Work required: Write out the lines of the records from the one containing "(468, 368) = (413, 719): purple" to the very last, keeping each exactly as it is.

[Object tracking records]
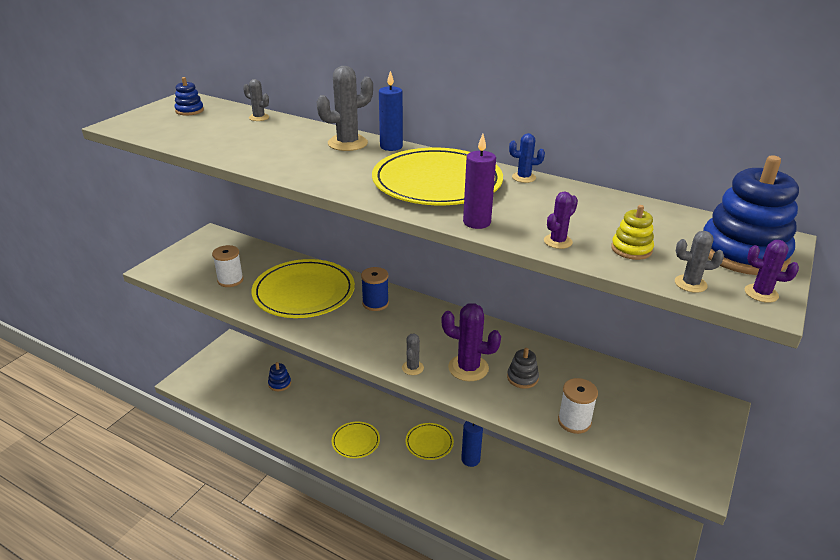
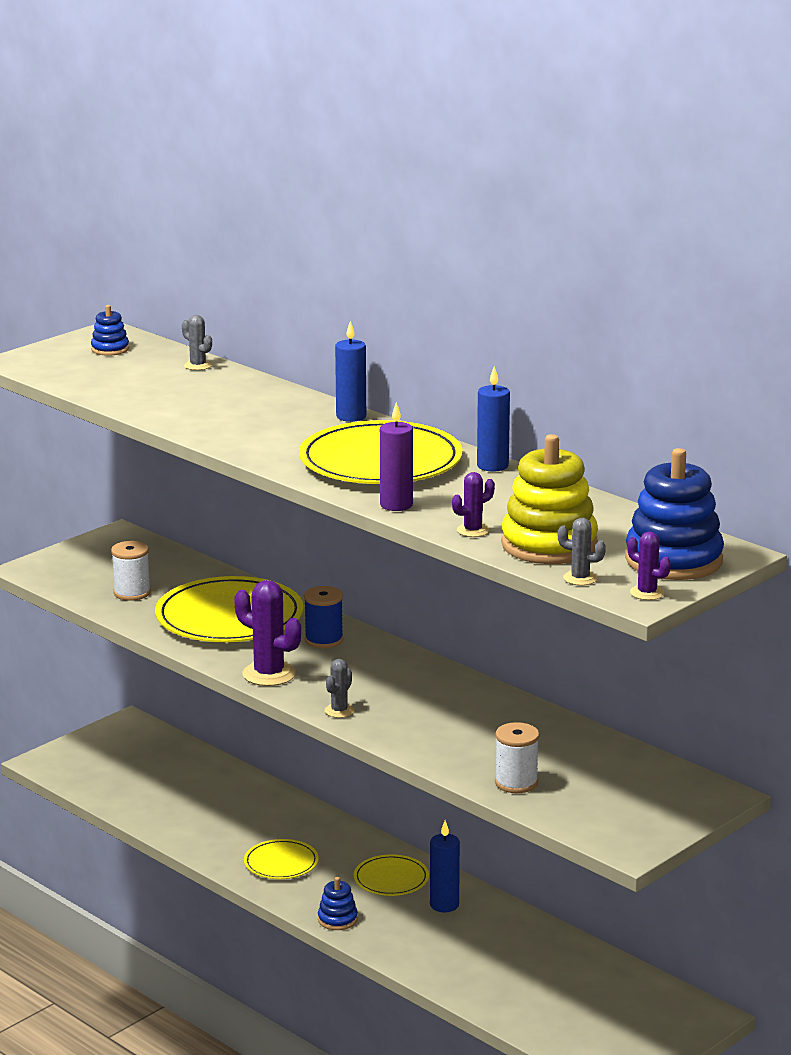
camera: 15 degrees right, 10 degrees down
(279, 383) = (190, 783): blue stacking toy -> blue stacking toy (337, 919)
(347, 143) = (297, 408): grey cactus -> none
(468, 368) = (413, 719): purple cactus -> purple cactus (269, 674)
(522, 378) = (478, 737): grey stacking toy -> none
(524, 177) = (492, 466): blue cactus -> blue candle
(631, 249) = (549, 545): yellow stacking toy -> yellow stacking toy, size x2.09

Solution:
(468, 368) = (413, 719): purple cactus -> purple cactus (269, 674)
(522, 378) = (478, 737): grey stacking toy -> none
(524, 177) = (492, 466): blue cactus -> blue candle
(631, 249) = (549, 545): yellow stacking toy -> yellow stacking toy, size x2.09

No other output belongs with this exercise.